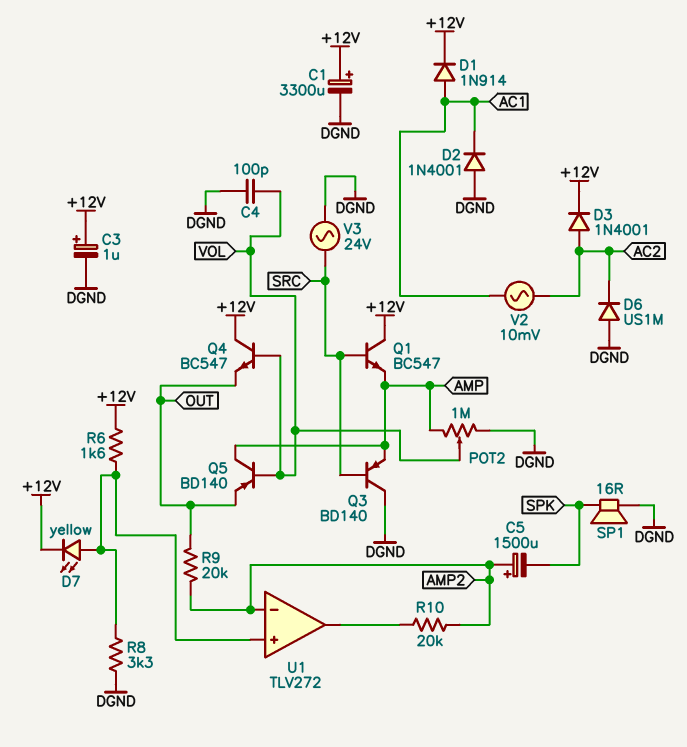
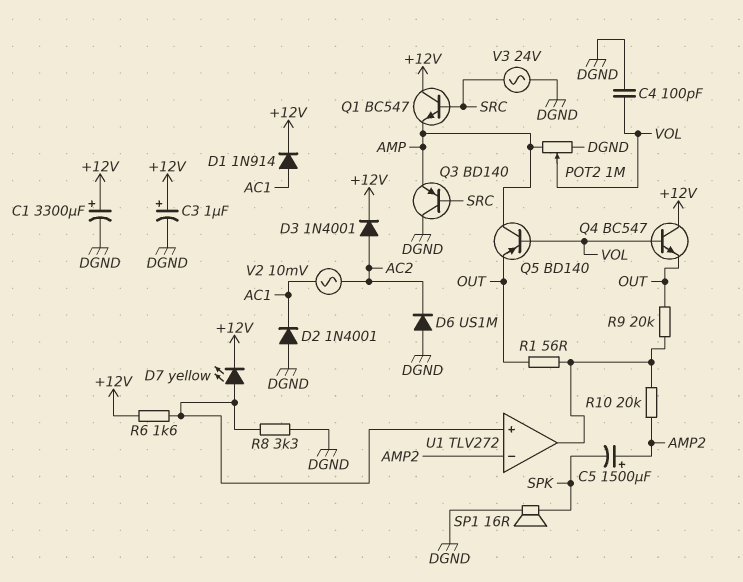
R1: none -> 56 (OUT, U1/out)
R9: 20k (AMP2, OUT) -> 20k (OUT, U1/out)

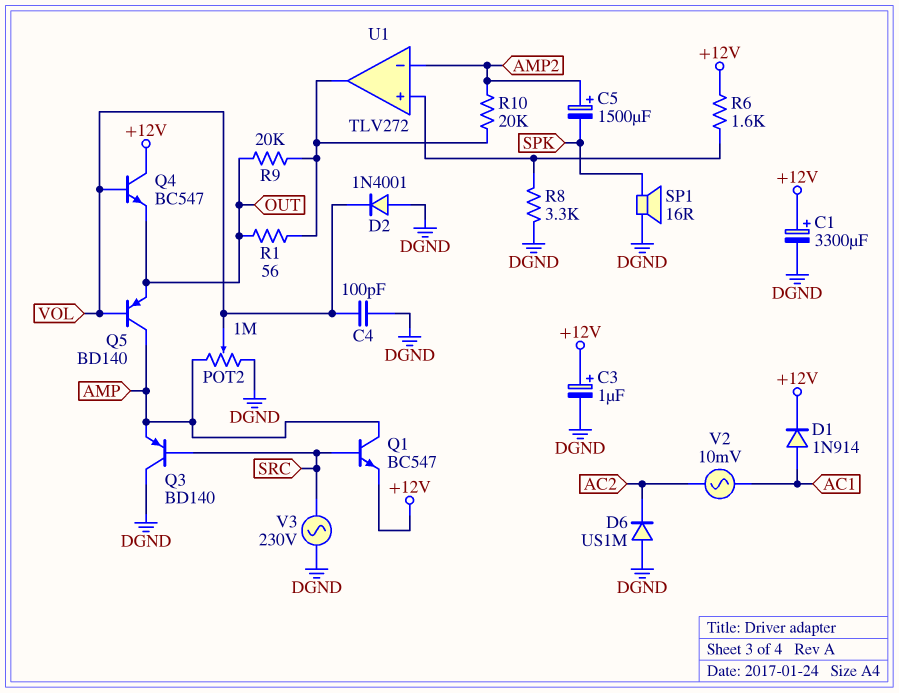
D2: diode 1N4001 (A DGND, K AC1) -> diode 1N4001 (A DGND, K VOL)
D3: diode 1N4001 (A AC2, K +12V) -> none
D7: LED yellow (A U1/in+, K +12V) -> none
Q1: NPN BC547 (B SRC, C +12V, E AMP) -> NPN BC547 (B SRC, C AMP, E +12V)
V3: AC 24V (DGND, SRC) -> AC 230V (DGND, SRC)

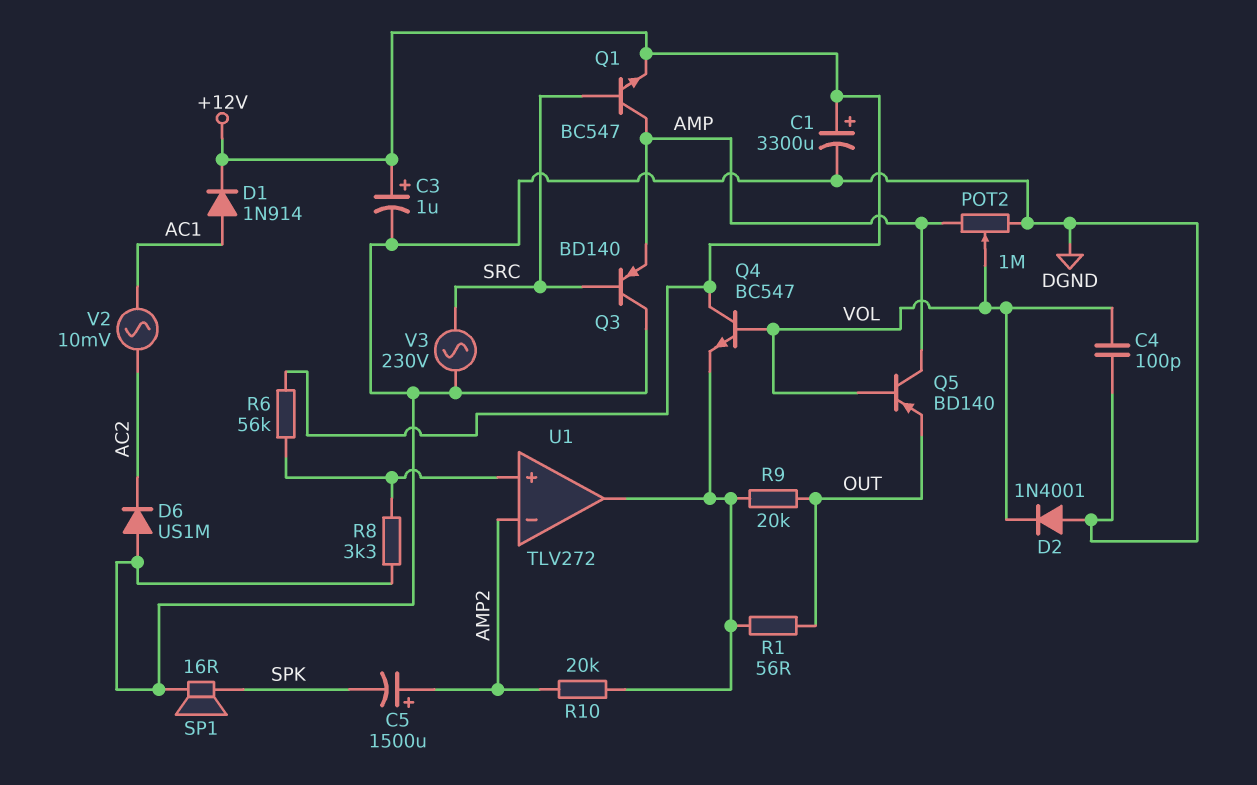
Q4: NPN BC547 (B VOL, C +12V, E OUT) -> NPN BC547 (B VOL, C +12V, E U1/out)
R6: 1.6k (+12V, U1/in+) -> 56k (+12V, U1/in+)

##############################

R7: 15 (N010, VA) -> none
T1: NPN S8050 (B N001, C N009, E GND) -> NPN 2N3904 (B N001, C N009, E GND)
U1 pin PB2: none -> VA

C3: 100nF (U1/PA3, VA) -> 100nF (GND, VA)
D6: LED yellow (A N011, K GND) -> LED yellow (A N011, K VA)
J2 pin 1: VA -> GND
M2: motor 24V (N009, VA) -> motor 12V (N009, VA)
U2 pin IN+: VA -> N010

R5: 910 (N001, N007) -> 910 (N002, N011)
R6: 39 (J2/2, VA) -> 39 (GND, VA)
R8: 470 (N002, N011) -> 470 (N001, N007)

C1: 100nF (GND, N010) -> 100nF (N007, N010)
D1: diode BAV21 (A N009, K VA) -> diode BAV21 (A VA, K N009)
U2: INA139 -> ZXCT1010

##############################

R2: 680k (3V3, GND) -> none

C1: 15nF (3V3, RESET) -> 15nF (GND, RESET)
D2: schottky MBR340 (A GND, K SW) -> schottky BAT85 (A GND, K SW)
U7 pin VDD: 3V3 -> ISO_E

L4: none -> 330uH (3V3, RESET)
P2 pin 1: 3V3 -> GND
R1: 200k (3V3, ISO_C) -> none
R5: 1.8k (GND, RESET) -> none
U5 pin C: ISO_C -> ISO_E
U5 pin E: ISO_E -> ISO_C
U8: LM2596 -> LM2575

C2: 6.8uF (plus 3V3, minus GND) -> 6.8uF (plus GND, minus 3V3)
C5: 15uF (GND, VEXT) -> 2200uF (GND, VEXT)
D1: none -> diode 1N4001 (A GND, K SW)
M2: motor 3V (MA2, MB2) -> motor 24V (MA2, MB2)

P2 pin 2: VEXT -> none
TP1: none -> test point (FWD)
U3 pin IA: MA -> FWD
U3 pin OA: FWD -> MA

##############################

◆ Exercise requirements: Starting at the line above that contains "R8: 470 (N002, N011) -> 470 (N001, N007)", write out each line exactly until the line that contains "U2: INA139 -> ZXCT1010" has been written, and stop there.

◆ Written response:
R8: 470 (N002, N011) -> 470 (N001, N007)

C1: 100nF (GND, N010) -> 100nF (N007, N010)
D1: diode BAV21 (A N009, K VA) -> diode BAV21 (A VA, K N009)
U2: INA139 -> ZXCT1010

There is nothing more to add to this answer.